▸ PROMPT: Identify every line in the records below that contains the word "grün", and copy each of those lines.

▸ EXERCISE MATERIAL:

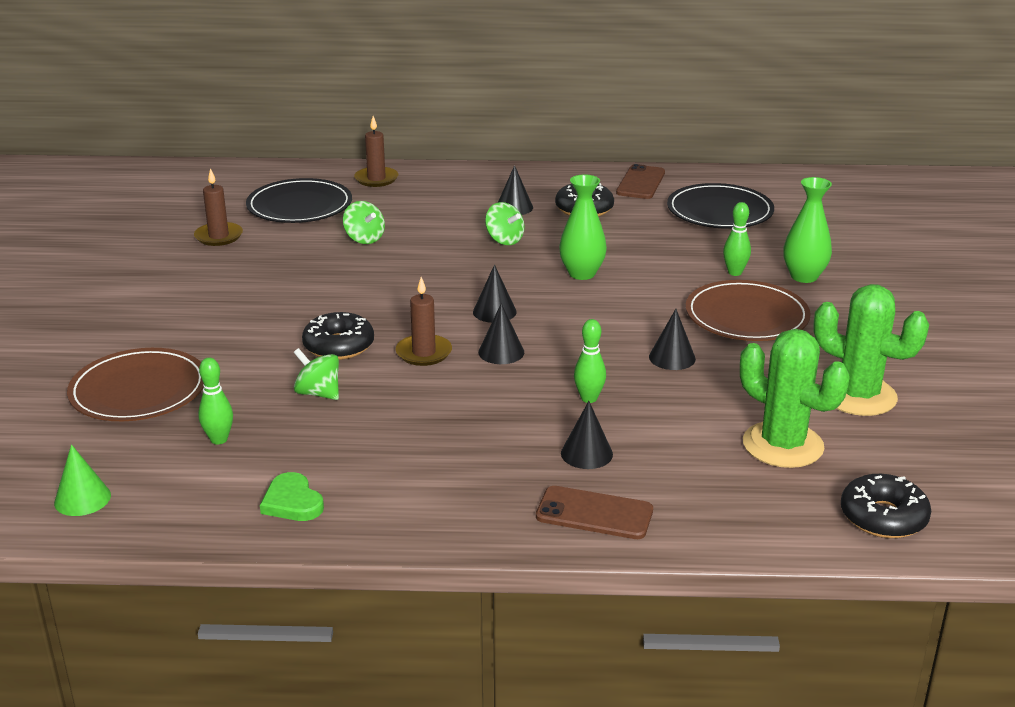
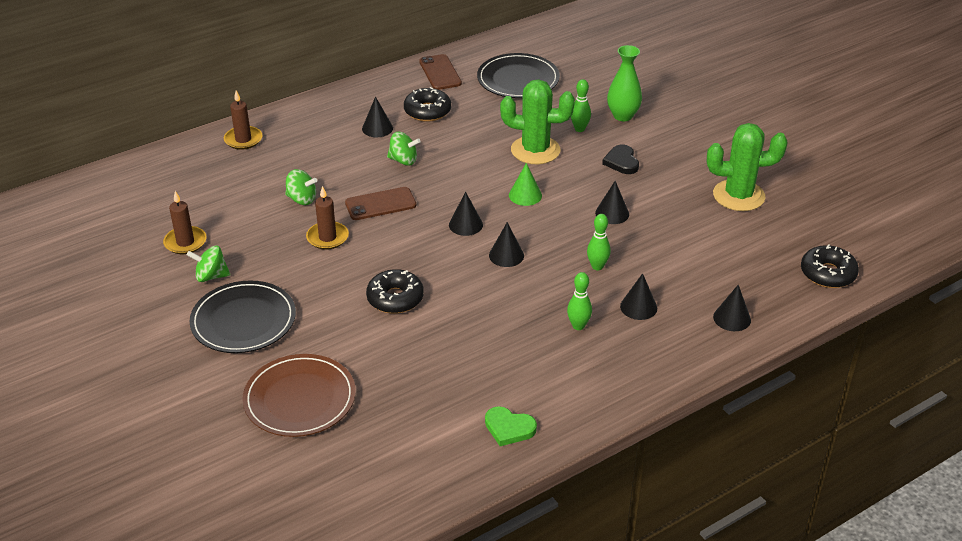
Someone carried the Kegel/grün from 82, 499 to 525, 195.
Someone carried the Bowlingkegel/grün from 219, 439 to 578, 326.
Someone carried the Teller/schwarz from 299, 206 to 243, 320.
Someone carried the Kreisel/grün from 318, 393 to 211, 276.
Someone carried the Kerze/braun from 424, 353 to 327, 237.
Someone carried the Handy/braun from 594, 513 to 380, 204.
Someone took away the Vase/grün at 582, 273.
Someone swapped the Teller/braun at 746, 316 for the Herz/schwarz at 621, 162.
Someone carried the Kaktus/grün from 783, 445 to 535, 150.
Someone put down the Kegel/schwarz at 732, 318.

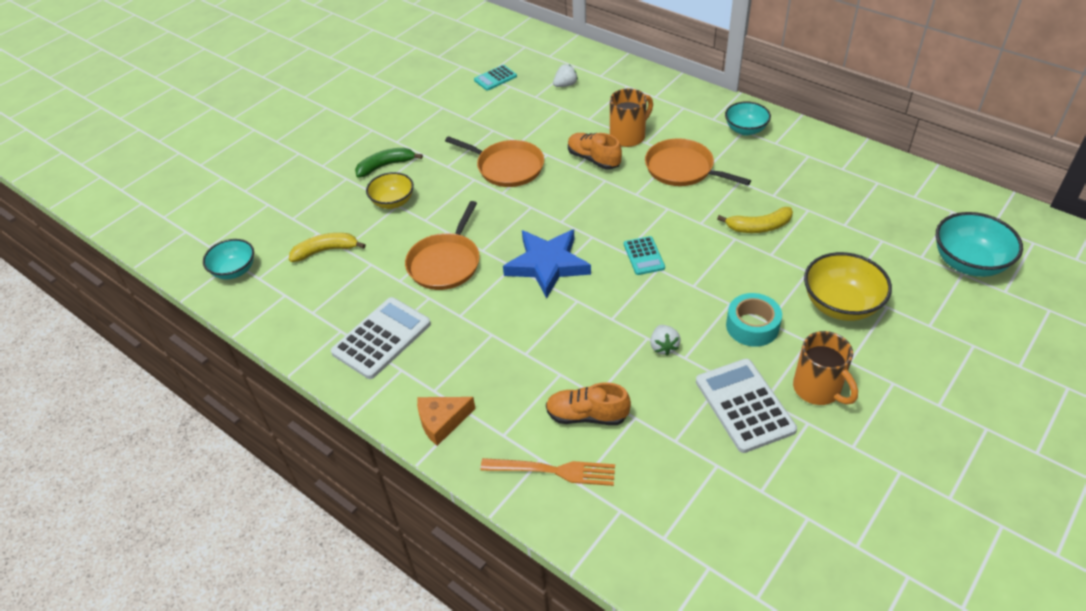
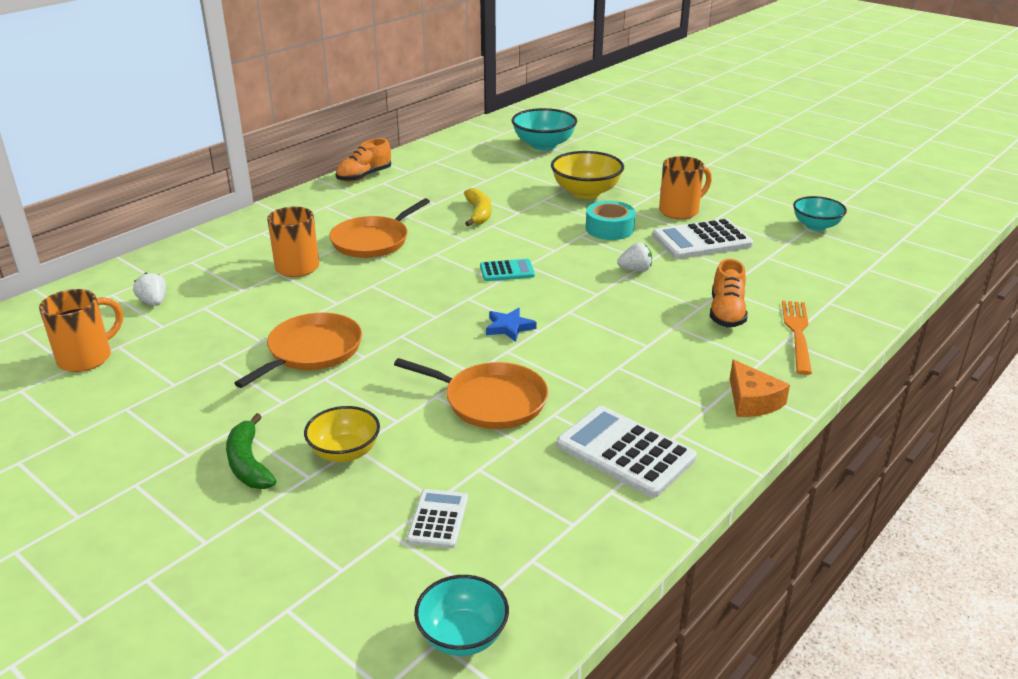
Someone swapped the Banane/gelb at 326, 250 for the Taschenrechner/weiß at 438, 519.
Someone swapped the Taschenrechner/türkis at 495, 78 for the Tasse/orange at 87, 358.
Someone scaled the Stern/blau at 547, 265 by 0.50.
Someone carried the Schuh/orange from 594, 159 to 364, 176.
Someone carried the Schüssel/türkis from 745, 130 to 816, 226.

▸ YOUR SOLUTION:
Someone carried the Kegel/grün from 82, 499 to 525, 195.
Someone carried the Bowlingkegel/grün from 219, 439 to 578, 326.
Someone carried the Kreisel/grün from 318, 393 to 211, 276.
Someone took away the Vase/grün at 582, 273.
Someone carried the Kaktus/grün from 783, 445 to 535, 150.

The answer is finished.